## Problem statement
Take from the records below each line that holds "black".

[[ Dataset records open ]]

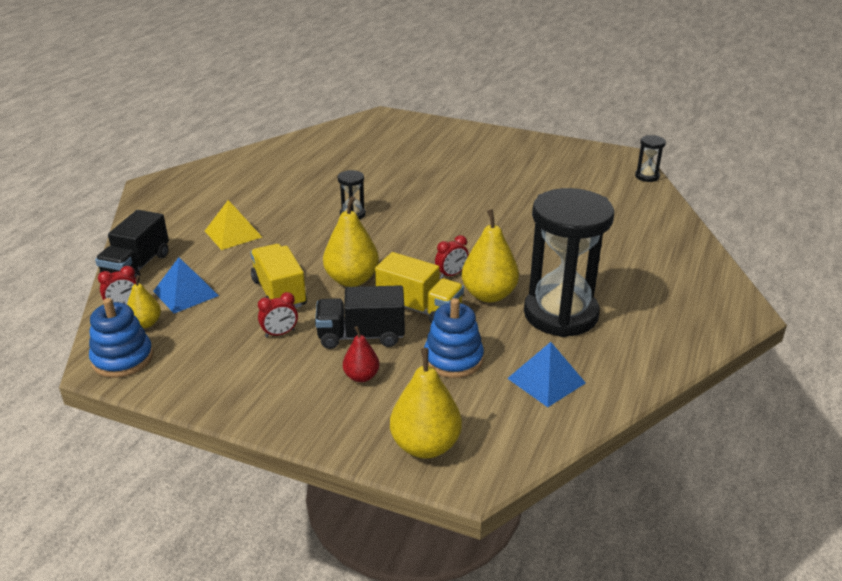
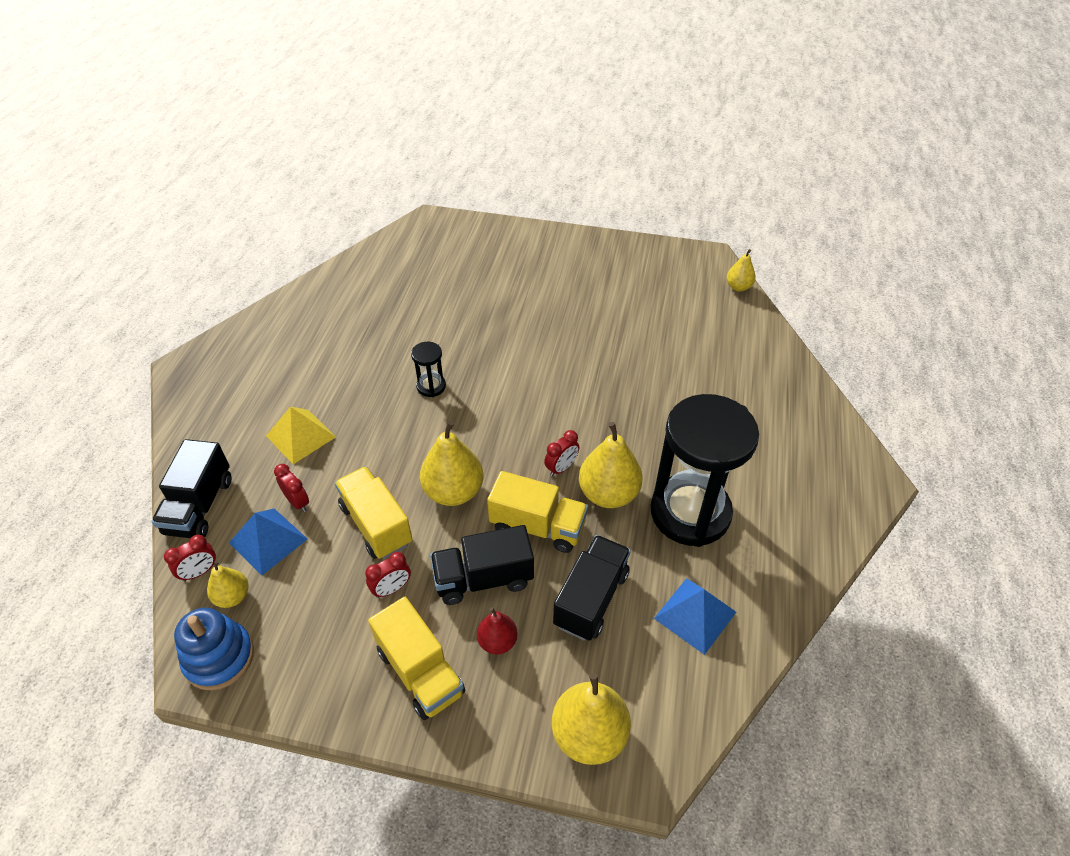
camera: 10 degrees left, 15 degrees up
(217, 273) = (297, 502): none -> red clock
(288, 387) = (420, 671): none -> yellow truck
(453, 359) = (591, 598): blue stacking toy -> black truck
(647, 176) = (738, 287): black hourglass -> yellow pear

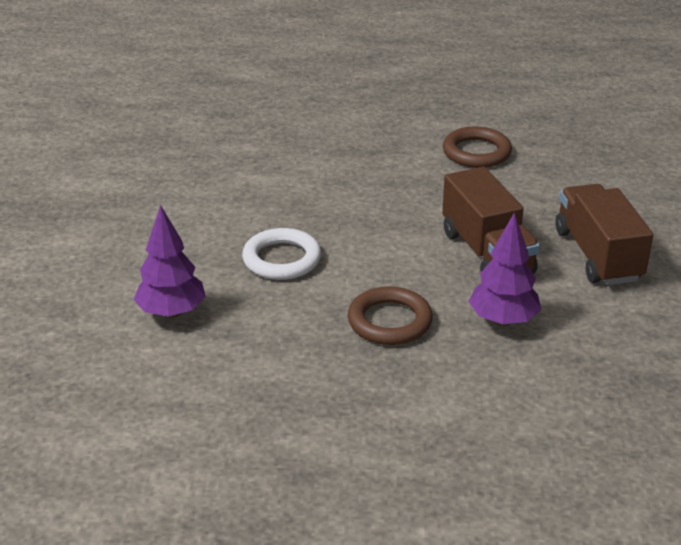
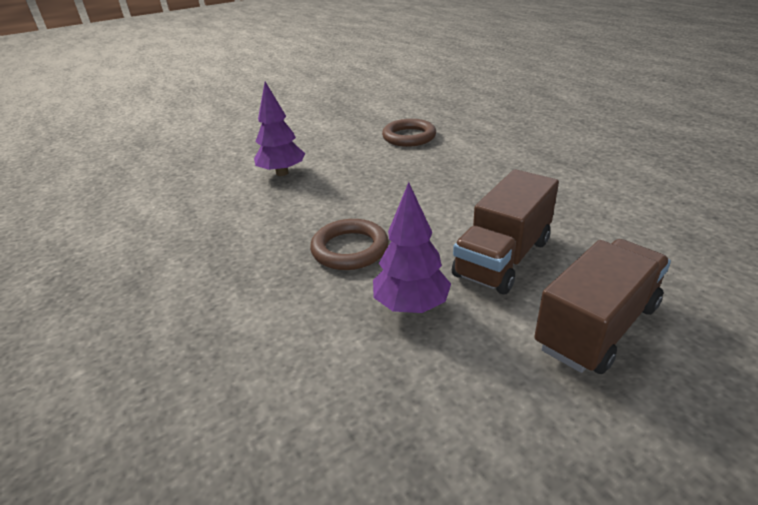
camera: 60 degrees right, 0 degrees up
(282, 259) = (378, 182): white ring -> none
(476, 152) = (641, 197): brown ring -> brown ring (409, 137)

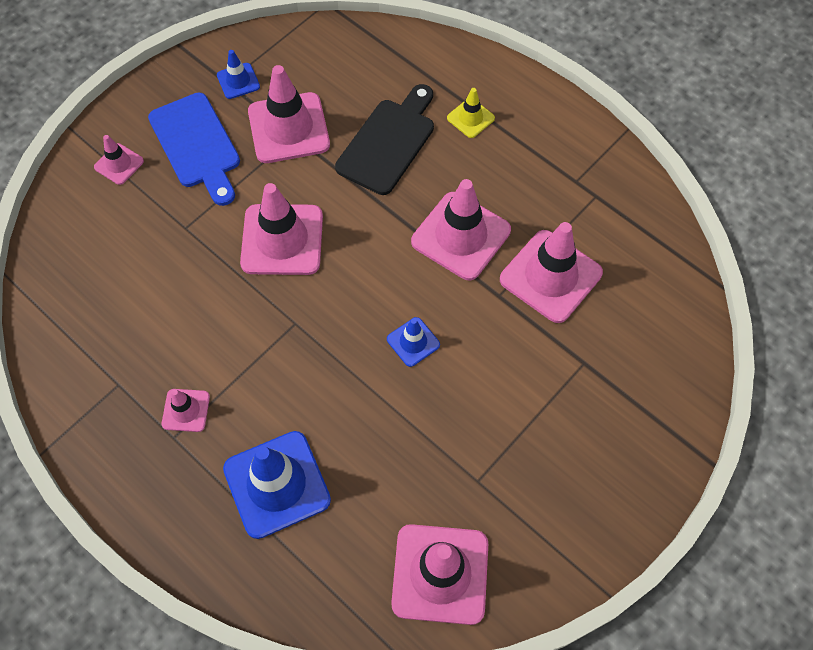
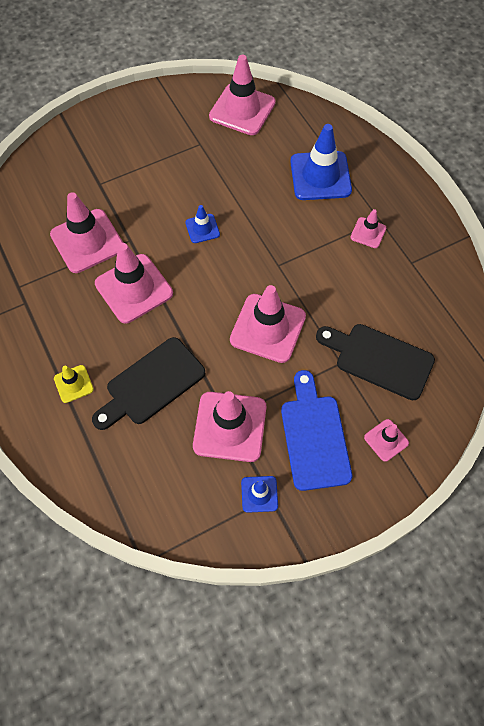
camera: 160 degrees left, 0 degrees up
(141, 244) = (379, 359): none -> black cutting board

[[ Dataset records closed ]]

## Response for this exercise
(453, 359) = (591, 598): blue stacking toy -> black truck
(647, 176) = (738, 287): black hourglass -> yellow pear
(141, 244) = (379, 359): none -> black cutting board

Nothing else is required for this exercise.